● **Exercise goal**: Write the records below out in full, character for character, with no pictures.

┏━━

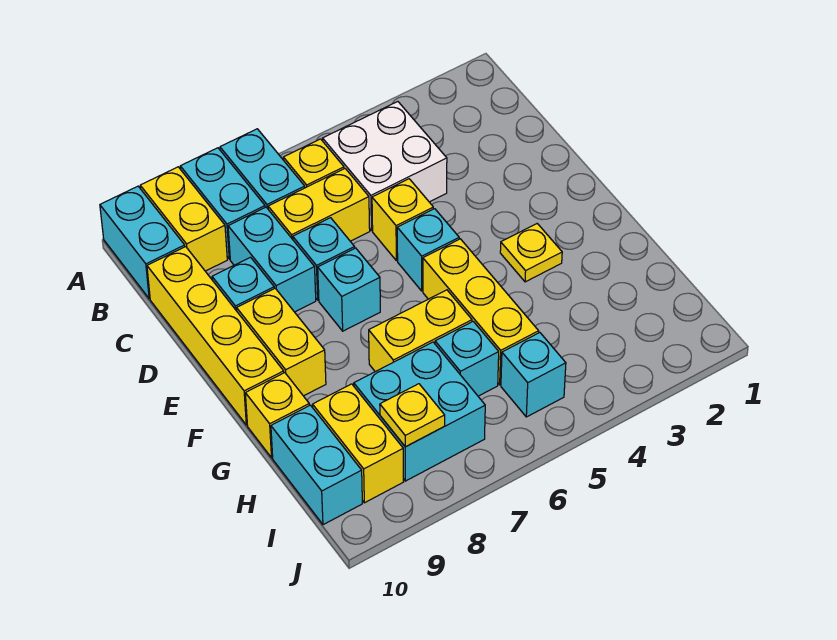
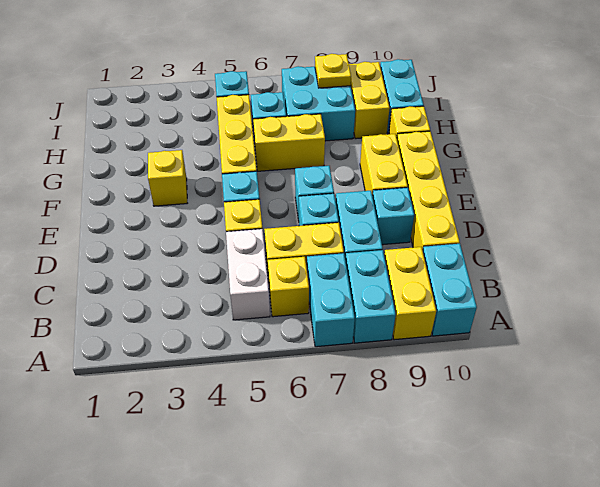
white 2x2 brick [323,102,447,231] -> white 1x2 brick [226,229,270,320]
yellow 1x1 plate [500,224,562,282] -> yellow 1x1 brick [148,150,187,206]

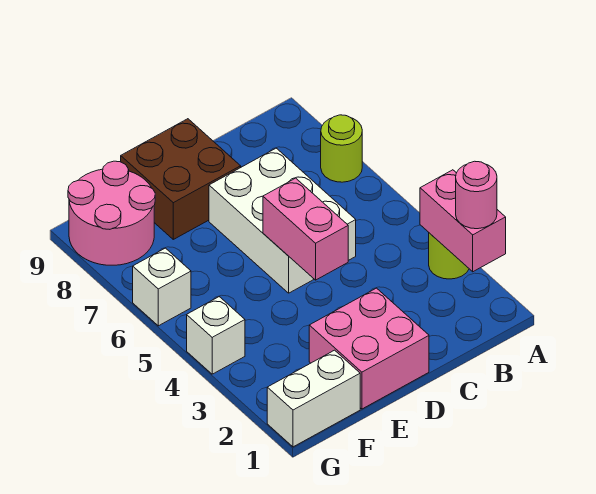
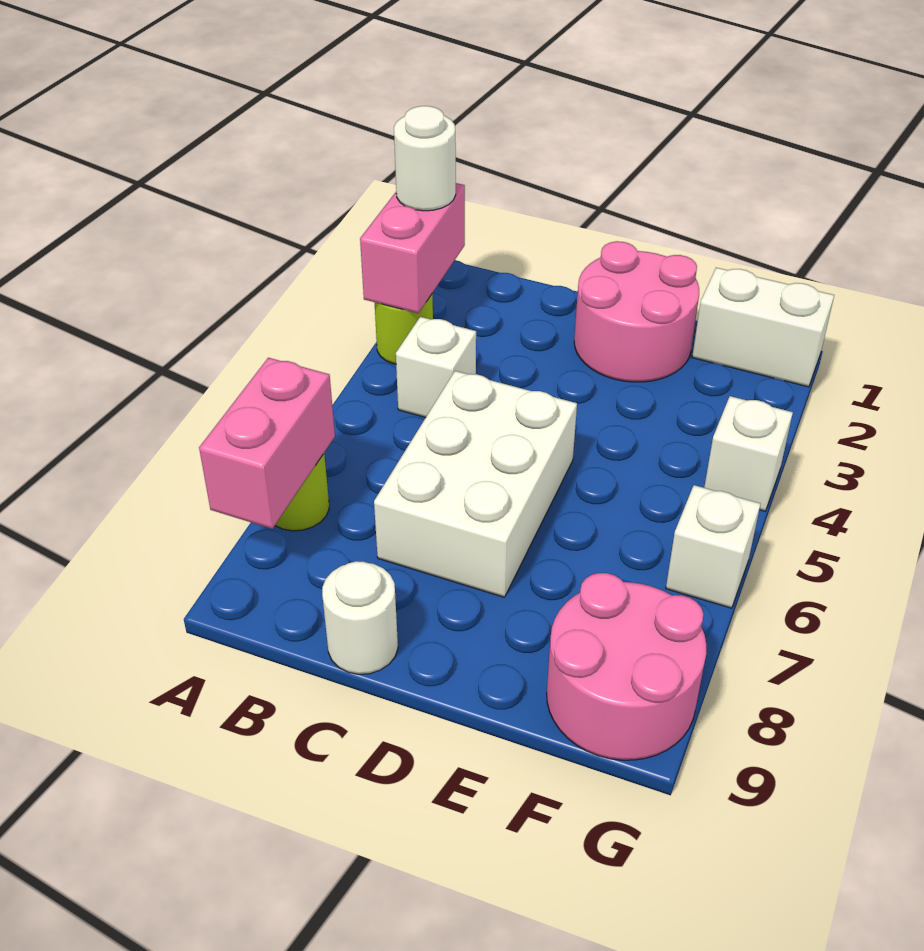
pink 1x1 round brick [456,161,497,229] -> white 1x1 round brick [394,106,456,211]
none -> white 1x1 brick [396,317,476,418]
none -> white 1x1 round brick [322,561,398,674]
pink 2x2 brick [309,288,429,409] -> pink 2x2 round brick [574,241,699,382]
pink 1x2 brick [263,178,348,280] -> pink 1x2 brick moved to [199,358,335,529]
brown 2x2 brick [121,119,241,239] -> none

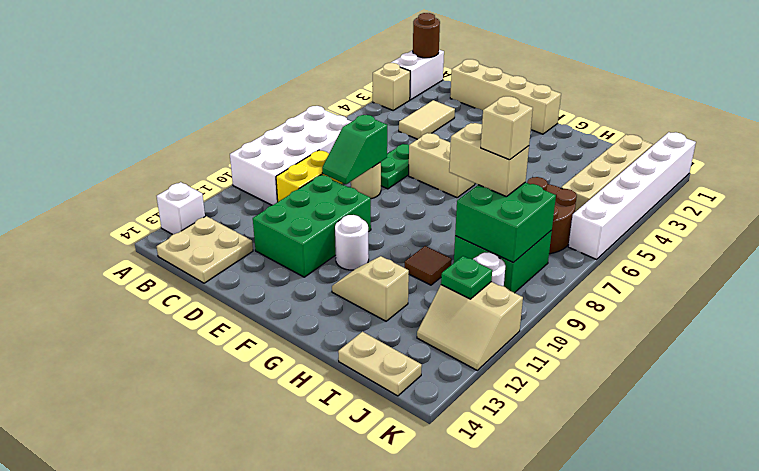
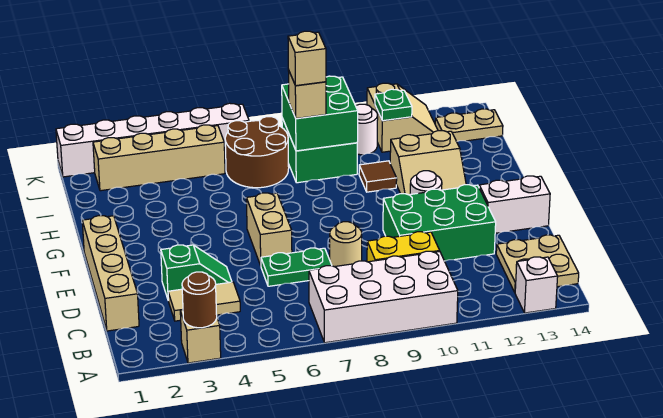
white 1x2 brick [391,50,444,100] -> white 1x2 brick moved to [479,176,550,233]
brown 1x1 round brick [413,13,440,58] -> brown 1x1 round brick moved to [182,272,217,328]
green 1x2 slope [322,115,387,184] -> green 1x2 slope moved to [161,245,232,299]
tan 1x2 slope [332,256,409,321] -> tan 2x2 slope [390,131,466,195]
tan 1x2 brick [449,123,529,197] -> tan 1x1 brick [288,70,326,119]
tan 1x2 plate [338,332,422,396] -> tan 1x2 plate turned to [435,109,503,142]

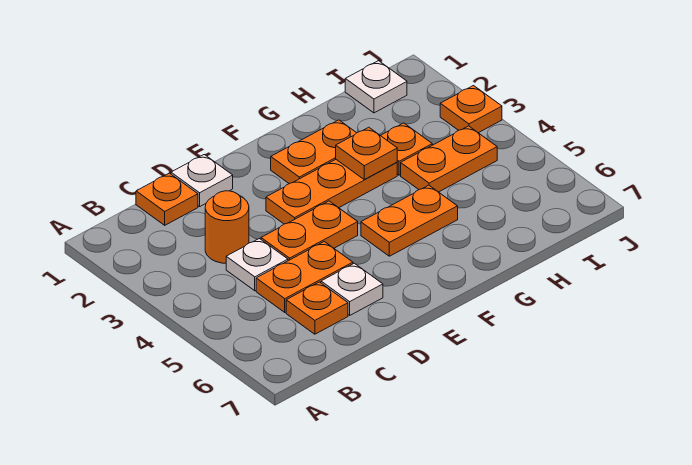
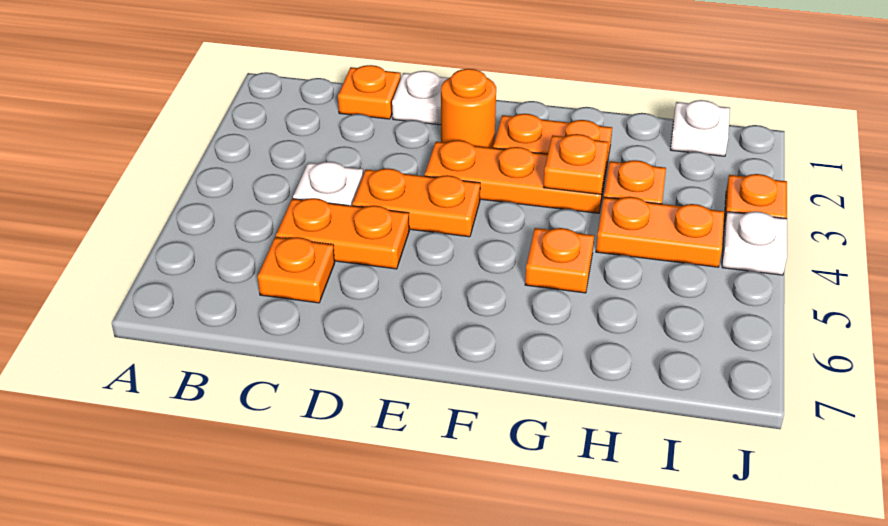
orange 1x1 round brick [205,191,249,263] -> orange 1x1 round brick moved to [441,69,496,148]
white 1x1 plate [321,263,383,315] -> white 1x1 plate moved to [722,211,787,275]
orange 1x2 plate [361,185,458,256] -> orange 1x1 plate [525,228,594,293]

┗━━

● **Solution**:
white 2x2 brick [323,102,447,231] -> white 1x2 brick [226,229,270,320]
yellow 1x1 plate [500,224,562,282] -> yellow 1x1 brick [148,150,187,206]

pink 1x1 round brick [456,161,497,229] -> white 1x1 round brick [394,106,456,211]
none -> white 1x1 brick [396,317,476,418]
none -> white 1x1 round brick [322,561,398,674]
pink 2x2 brick [309,288,429,409] -> pink 2x2 round brick [574,241,699,382]
pink 1x2 brick [263,178,348,280] -> pink 1x2 brick moved to [199,358,335,529]
brown 2x2 brick [121,119,241,239] -> none

white 1x2 brick [391,50,444,100] -> white 1x2 brick moved to [479,176,550,233]
brown 1x1 round brick [413,13,440,58] -> brown 1x1 round brick moved to [182,272,217,328]
green 1x2 slope [322,115,387,184] -> green 1x2 slope moved to [161,245,232,299]
tan 1x2 slope [332,256,409,321] -> tan 2x2 slope [390,131,466,195]
tan 1x2 brick [449,123,529,197] -> tan 1x1 brick [288,70,326,119]
tan 1x2 plate [338,332,422,396] -> tan 1x2 plate turned to [435,109,503,142]

orange 1x1 round brick [205,191,249,263] -> orange 1x1 round brick moved to [441,69,496,148]
white 1x1 plate [321,263,383,315] -> white 1x1 plate moved to [722,211,787,275]
orange 1x2 plate [361,185,458,256] -> orange 1x1 plate [525,228,594,293]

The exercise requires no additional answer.